* Exercise prompt:
Write out every entry exactly; the pictures do not belong in the copy.

[[ Material provided open ]]

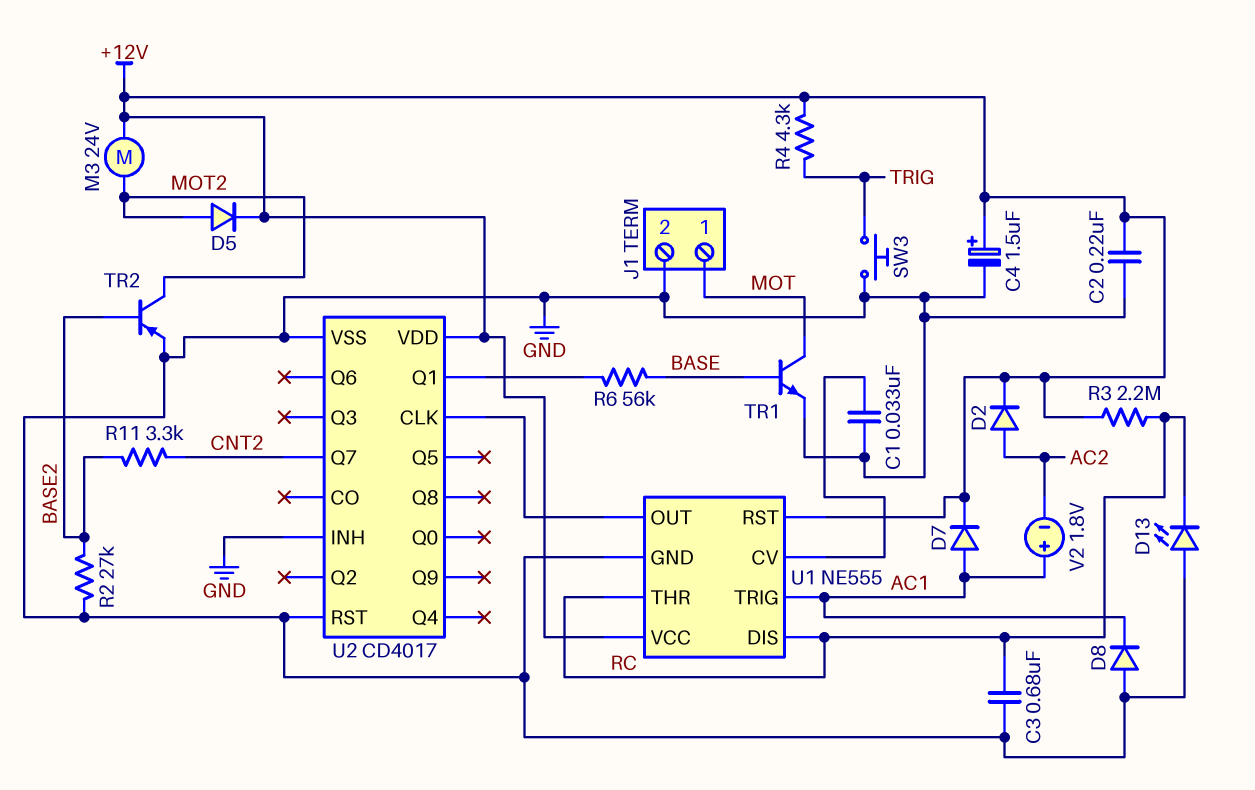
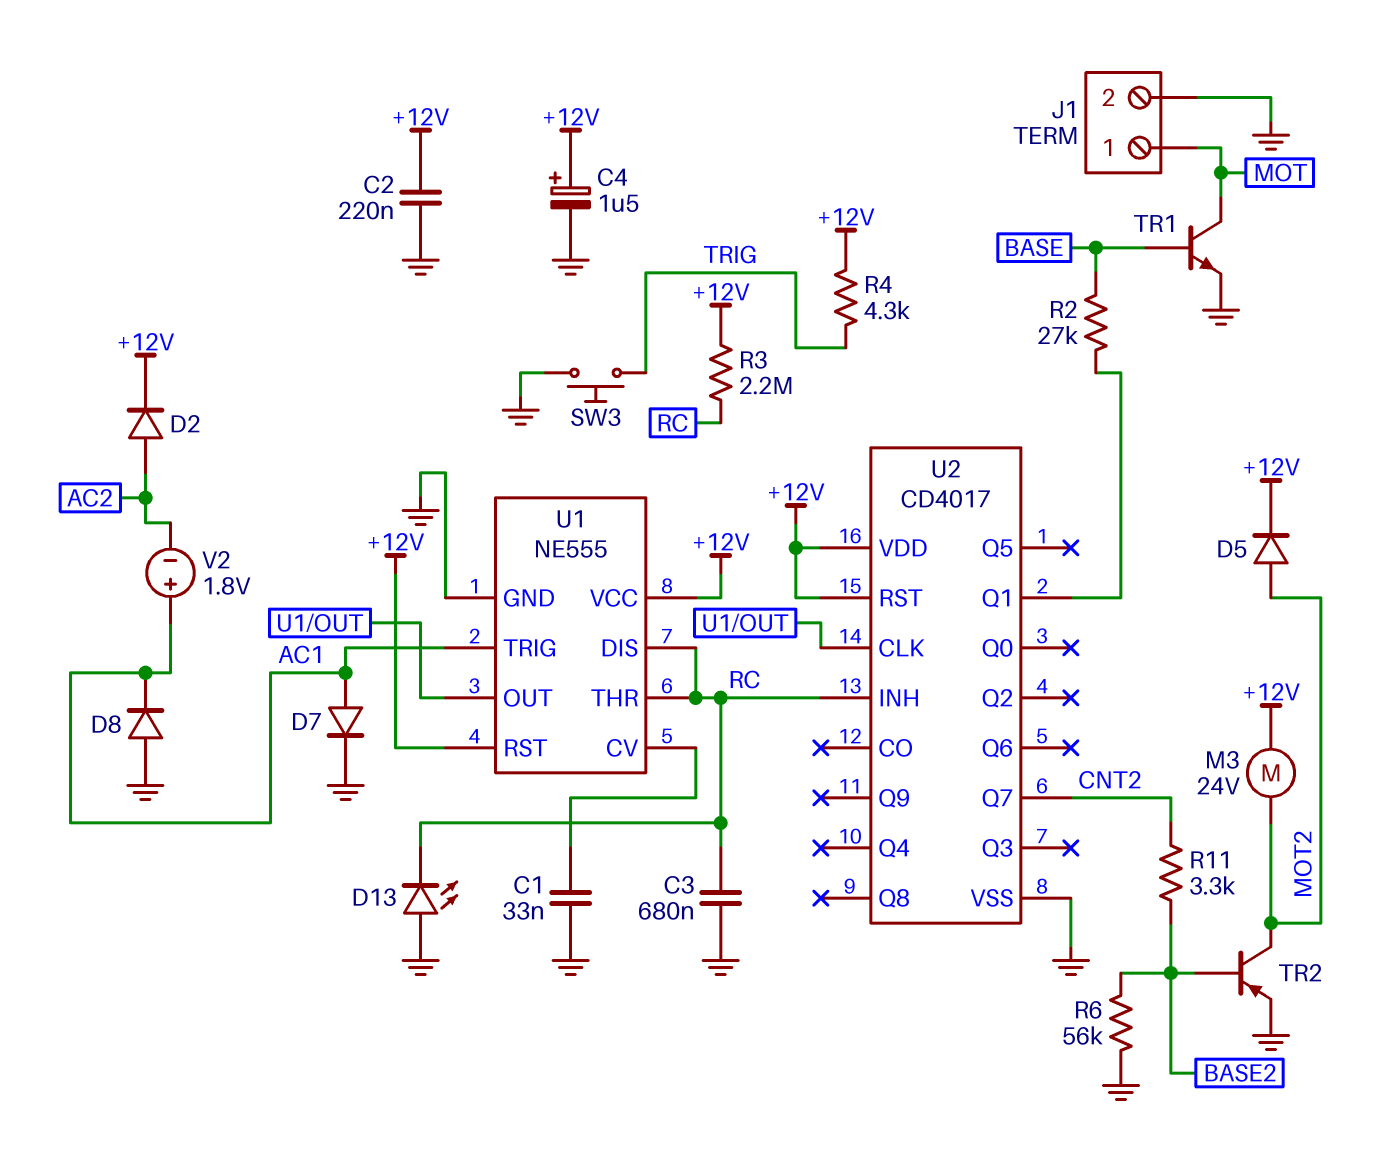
D7: diode (A AC1, K +12V) -> diode (A AC1, K GND)
R2: 27k (BASE2, GND) -> 27k (BASE, U2/Q1)
R6: 56k (BASE, U2/Q1) -> 56k (BASE2, GND)
U2 pin INH: GND -> RC
U2 pin RST: GND -> +12V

[[ Material provided closed ]]

* Solution to this exercise:
D7: diode (A AC1, K +12V) -> diode (A AC1, K GND)
R2: 27k (BASE2, GND) -> 27k (BASE, U2/Q1)
R6: 56k (BASE, U2/Q1) -> 56k (BASE2, GND)
U2 pin INH: GND -> RC
U2 pin RST: GND -> +12V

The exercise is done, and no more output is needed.